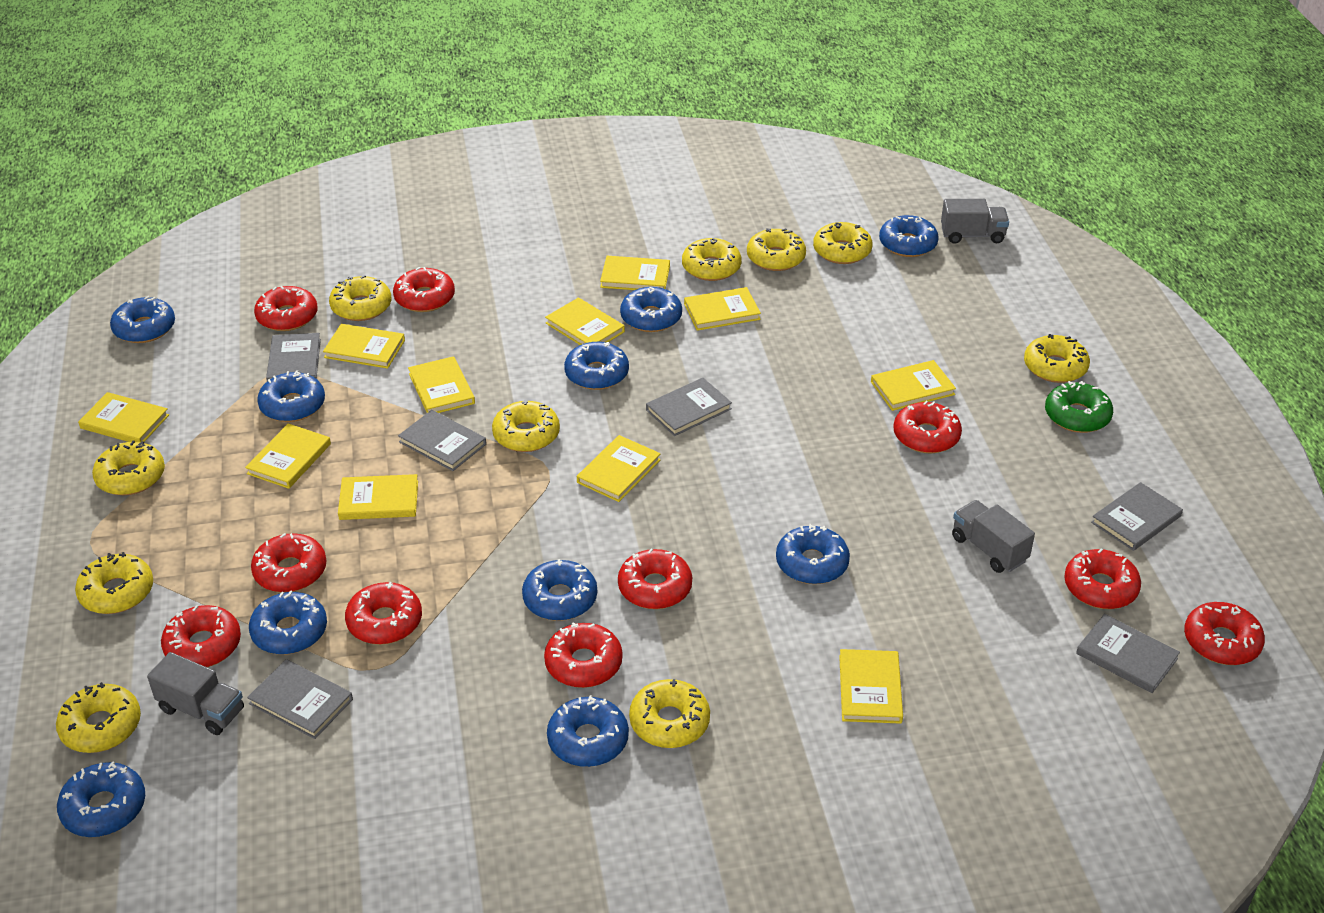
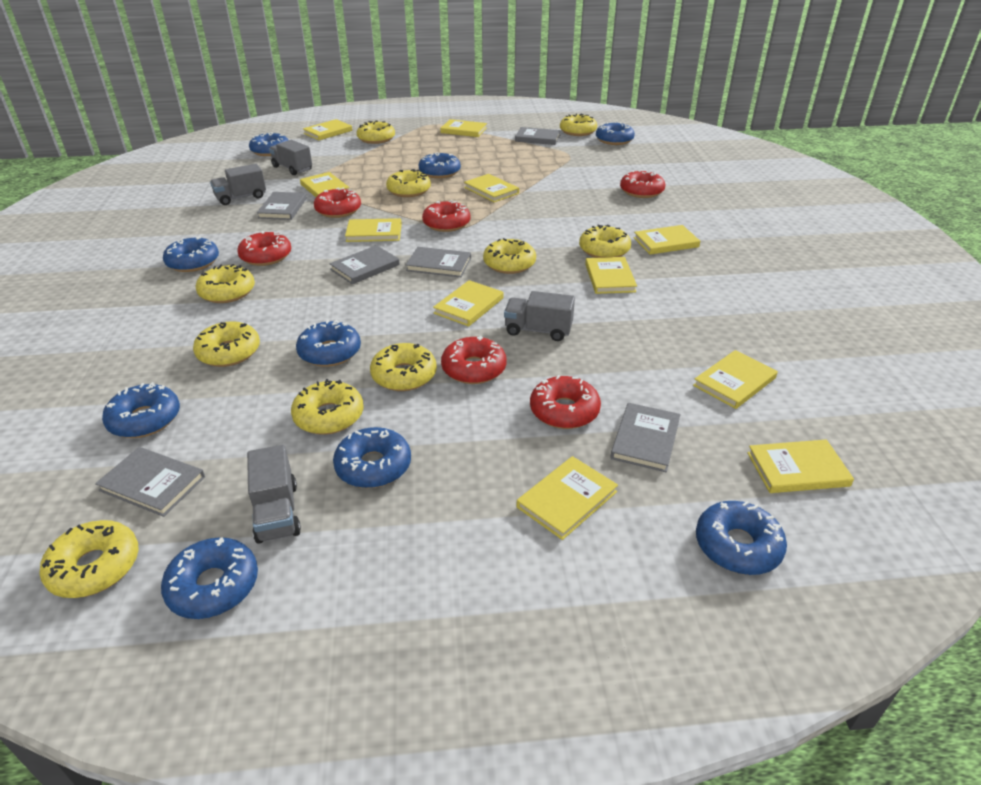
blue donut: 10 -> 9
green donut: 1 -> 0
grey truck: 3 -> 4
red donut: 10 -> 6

-=-=-

§ Action item:
Select all lines in the listing that include the word "donut".

§ Output below:
blue donut: 10 -> 9
green donut: 1 -> 0
red donut: 10 -> 6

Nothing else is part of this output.